▶ _EXERCISE PROMPT_
Search the listing below for the string "necrosis" and copy every line where it occurs.

▶ _PROVIDED RECORDS_
------------------------------------
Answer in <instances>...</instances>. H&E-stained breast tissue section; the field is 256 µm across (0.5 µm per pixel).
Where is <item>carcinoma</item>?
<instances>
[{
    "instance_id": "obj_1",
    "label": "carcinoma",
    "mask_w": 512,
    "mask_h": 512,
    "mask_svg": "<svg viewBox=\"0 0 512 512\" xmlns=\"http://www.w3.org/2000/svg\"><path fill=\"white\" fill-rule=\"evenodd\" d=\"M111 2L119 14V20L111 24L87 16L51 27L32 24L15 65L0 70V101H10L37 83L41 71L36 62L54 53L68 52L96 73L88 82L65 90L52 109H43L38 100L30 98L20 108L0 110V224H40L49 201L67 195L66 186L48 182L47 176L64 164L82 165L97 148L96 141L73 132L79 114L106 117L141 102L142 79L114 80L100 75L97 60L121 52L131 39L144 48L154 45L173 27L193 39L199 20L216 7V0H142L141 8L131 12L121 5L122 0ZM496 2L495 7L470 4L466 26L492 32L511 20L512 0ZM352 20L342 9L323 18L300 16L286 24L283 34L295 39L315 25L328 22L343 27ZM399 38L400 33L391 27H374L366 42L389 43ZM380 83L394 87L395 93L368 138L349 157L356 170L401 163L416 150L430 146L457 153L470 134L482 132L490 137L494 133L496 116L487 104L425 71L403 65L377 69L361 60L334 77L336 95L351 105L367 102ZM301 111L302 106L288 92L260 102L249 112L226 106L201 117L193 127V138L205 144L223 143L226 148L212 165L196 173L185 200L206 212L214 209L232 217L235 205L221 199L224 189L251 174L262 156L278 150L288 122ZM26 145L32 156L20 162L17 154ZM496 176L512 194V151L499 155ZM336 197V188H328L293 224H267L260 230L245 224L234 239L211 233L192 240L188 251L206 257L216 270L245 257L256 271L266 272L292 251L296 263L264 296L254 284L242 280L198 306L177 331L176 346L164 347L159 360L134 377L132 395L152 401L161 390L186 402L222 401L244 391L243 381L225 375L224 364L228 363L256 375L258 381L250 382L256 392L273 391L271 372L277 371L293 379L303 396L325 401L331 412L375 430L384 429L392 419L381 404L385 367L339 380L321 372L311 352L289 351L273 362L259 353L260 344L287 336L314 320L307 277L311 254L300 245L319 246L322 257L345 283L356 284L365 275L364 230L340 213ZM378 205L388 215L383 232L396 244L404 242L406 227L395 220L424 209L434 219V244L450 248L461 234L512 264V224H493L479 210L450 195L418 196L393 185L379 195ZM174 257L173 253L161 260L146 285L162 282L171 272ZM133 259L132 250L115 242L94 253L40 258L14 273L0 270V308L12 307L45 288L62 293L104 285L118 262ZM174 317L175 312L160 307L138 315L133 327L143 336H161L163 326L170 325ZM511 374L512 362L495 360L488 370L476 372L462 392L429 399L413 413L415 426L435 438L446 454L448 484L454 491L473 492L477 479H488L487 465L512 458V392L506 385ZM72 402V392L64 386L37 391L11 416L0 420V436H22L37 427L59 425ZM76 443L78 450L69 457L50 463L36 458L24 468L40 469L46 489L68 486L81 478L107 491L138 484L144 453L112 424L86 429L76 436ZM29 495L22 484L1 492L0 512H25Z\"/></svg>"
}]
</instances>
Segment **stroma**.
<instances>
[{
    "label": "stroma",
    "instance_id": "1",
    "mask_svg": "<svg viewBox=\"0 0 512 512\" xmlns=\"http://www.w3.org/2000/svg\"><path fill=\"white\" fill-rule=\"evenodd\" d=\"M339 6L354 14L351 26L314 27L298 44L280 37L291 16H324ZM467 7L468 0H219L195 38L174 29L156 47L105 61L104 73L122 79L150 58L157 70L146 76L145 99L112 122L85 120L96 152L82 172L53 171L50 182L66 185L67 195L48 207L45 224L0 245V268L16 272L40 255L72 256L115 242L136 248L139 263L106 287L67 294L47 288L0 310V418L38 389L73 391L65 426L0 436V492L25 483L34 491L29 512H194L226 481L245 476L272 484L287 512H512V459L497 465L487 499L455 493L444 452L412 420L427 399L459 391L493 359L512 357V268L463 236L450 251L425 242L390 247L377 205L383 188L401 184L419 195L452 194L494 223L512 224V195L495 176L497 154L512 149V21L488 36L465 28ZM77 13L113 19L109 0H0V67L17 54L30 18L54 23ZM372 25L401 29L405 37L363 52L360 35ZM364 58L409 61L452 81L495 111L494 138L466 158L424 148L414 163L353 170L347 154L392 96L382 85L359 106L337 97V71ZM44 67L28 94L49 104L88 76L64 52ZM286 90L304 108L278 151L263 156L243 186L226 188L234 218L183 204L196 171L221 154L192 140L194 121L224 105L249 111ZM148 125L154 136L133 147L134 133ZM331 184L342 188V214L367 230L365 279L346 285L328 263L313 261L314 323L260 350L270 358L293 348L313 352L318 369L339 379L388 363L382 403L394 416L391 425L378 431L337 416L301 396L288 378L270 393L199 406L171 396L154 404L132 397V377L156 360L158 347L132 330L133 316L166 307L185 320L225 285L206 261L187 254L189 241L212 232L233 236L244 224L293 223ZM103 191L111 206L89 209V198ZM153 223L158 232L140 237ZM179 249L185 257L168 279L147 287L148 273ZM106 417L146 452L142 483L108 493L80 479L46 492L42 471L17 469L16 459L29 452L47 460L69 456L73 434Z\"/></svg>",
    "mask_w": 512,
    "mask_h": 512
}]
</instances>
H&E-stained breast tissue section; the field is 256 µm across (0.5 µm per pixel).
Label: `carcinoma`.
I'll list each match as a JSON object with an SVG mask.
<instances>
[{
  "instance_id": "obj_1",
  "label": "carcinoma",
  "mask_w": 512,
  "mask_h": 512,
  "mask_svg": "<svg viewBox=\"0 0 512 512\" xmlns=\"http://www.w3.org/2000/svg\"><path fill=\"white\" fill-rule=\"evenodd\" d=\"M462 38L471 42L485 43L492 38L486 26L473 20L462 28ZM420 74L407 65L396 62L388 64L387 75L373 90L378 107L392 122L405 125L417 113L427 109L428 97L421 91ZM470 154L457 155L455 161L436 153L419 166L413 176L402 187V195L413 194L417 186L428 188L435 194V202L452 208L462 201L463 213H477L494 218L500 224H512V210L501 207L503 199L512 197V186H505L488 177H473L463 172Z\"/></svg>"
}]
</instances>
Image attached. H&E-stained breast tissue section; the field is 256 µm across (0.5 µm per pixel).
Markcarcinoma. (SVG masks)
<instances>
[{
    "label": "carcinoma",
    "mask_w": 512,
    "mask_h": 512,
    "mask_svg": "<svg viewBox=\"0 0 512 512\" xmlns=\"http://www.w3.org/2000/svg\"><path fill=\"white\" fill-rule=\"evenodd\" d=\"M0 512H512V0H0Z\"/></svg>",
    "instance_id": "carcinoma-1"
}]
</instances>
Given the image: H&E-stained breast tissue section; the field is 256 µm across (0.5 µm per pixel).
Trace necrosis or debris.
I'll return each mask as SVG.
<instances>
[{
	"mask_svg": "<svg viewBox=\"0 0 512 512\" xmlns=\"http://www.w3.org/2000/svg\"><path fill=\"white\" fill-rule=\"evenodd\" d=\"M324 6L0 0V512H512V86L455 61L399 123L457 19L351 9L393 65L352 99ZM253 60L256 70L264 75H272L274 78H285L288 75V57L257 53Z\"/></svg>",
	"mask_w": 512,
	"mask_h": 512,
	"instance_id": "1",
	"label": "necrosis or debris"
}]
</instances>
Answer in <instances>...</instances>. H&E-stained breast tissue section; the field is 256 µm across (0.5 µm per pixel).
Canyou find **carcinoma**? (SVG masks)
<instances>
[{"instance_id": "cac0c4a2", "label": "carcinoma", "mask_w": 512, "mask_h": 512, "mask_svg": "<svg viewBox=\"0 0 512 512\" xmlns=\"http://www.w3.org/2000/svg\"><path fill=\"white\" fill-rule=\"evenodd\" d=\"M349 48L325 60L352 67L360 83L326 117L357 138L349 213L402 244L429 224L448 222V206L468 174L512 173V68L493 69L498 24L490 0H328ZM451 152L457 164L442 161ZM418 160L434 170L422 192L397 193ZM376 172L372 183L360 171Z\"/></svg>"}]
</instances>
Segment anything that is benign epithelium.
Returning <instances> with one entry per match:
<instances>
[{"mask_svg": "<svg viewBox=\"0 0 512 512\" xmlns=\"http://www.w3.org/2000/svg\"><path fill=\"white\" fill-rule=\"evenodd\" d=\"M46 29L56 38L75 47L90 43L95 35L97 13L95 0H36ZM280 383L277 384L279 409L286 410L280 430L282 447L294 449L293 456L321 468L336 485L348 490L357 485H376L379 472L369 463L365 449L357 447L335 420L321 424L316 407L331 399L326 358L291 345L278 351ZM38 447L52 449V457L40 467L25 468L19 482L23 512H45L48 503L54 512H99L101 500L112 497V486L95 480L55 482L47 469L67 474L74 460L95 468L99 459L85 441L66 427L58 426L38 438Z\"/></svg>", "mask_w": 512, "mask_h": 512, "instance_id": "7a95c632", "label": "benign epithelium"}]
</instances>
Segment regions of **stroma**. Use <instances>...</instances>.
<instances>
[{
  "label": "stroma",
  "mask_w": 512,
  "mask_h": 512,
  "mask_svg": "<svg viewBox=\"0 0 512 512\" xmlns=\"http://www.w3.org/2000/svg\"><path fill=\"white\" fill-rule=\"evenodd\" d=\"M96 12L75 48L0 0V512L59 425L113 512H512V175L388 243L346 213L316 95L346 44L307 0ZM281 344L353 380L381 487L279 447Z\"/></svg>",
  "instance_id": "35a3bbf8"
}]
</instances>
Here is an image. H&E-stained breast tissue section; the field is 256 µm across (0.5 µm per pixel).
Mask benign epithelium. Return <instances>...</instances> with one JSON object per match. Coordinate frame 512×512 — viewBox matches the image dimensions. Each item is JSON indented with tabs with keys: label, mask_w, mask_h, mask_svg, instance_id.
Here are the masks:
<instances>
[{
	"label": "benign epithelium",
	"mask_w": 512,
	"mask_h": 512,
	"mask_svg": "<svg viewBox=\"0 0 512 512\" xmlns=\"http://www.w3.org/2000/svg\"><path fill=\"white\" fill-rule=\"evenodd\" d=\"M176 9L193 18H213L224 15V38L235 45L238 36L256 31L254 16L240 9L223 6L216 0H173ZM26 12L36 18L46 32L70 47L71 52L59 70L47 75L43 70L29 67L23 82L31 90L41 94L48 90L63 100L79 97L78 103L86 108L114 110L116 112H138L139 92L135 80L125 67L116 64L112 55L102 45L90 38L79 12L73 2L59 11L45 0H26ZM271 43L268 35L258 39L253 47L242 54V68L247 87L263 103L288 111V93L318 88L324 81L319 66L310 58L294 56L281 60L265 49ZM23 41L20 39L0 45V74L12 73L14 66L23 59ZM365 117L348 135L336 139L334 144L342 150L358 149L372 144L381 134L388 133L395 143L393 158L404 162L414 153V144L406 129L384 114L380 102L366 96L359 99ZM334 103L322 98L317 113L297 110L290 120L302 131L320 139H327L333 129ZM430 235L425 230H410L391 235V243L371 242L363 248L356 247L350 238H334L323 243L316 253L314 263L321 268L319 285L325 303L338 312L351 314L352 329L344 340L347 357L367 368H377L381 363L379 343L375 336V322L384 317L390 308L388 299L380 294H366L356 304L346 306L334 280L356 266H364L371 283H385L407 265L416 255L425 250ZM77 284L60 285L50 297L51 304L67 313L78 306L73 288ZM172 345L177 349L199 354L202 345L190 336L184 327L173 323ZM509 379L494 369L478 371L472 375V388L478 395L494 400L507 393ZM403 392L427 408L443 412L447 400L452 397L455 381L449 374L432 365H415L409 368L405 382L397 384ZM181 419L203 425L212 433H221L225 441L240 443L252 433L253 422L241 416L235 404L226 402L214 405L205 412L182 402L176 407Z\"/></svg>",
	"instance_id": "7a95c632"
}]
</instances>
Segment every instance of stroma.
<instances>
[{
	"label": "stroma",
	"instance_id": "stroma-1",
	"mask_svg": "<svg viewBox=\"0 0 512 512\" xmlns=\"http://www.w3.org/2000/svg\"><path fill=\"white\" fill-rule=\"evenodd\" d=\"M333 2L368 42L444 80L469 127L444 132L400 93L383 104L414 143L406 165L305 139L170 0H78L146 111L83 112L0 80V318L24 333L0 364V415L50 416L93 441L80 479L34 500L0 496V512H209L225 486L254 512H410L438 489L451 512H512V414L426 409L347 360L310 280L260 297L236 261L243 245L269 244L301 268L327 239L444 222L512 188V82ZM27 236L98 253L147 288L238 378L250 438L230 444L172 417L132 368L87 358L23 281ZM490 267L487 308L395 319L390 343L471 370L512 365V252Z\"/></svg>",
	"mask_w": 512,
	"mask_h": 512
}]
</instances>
------------------------------------
▶ _EXERCISE RESULT_
Trace necrosis or debris.
	"label": "necrosis or debris"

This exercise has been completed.